▶ **Work instructions**: Scan the listing below and copy each line holding the word "black".
※
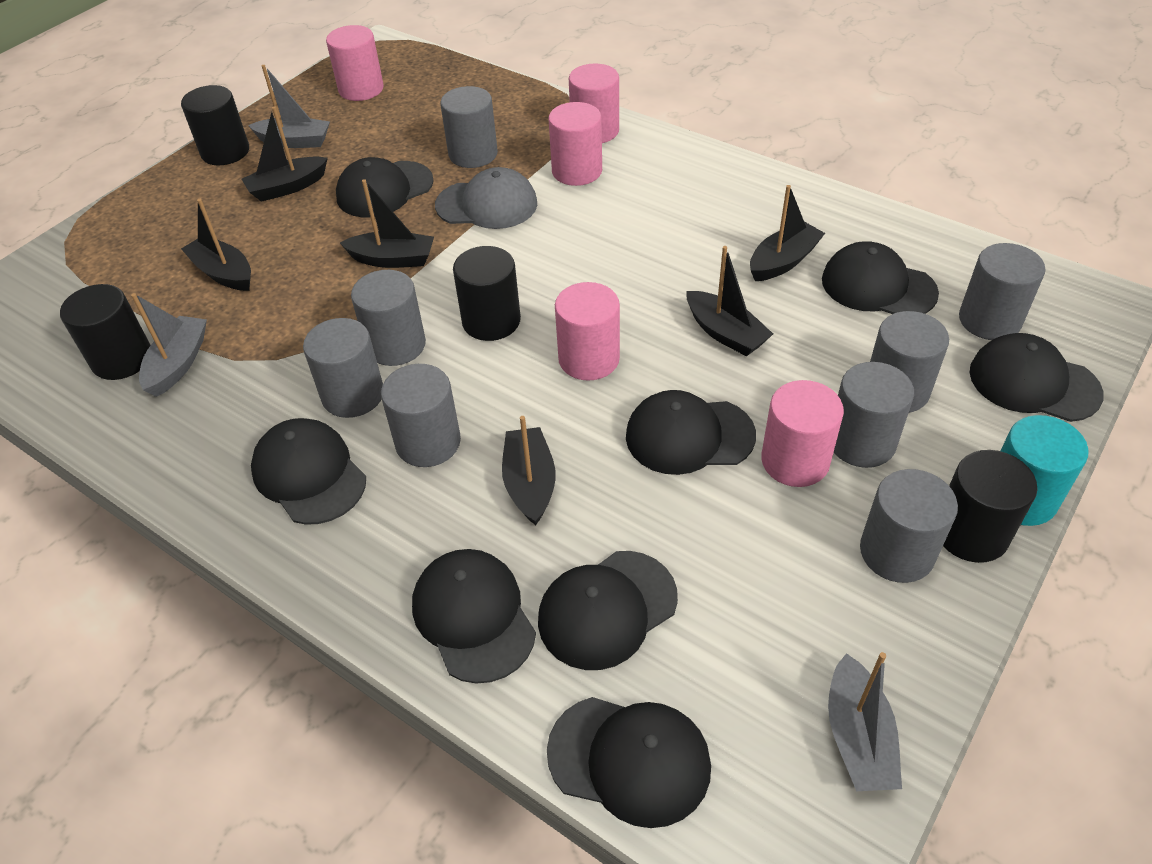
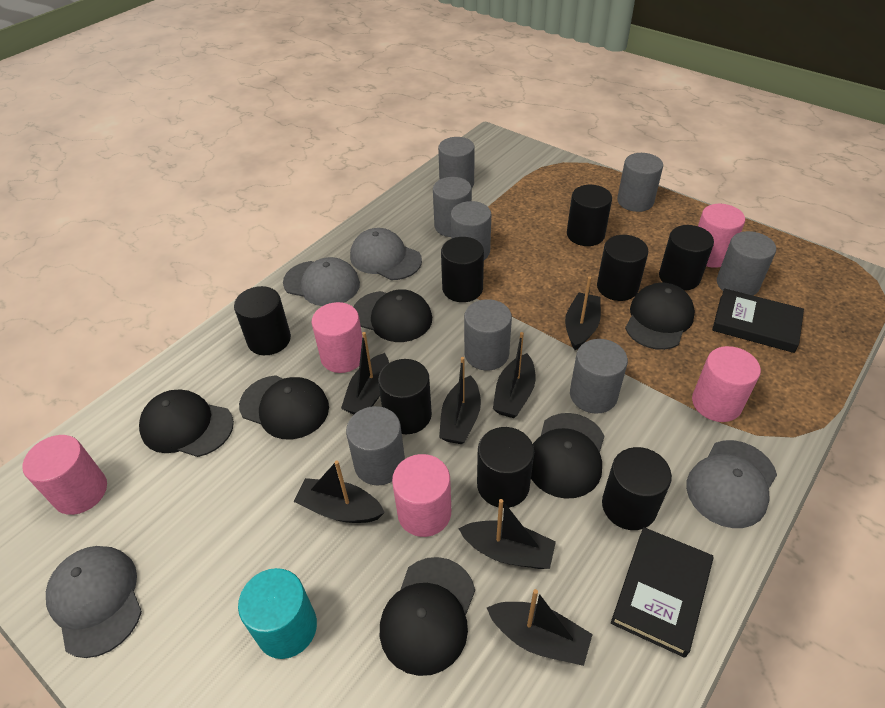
black boat: 6 -> 7
black book: 0 -> 2
black cap: 8 -> 6
black cylinder: 4 -> 8
grey boat: 3 -> 0
grey cap: 1 -> 4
※
▶ **Reply to the task**:
black boat: 6 -> 7
black book: 0 -> 2
black cap: 8 -> 6
black cylinder: 4 -> 8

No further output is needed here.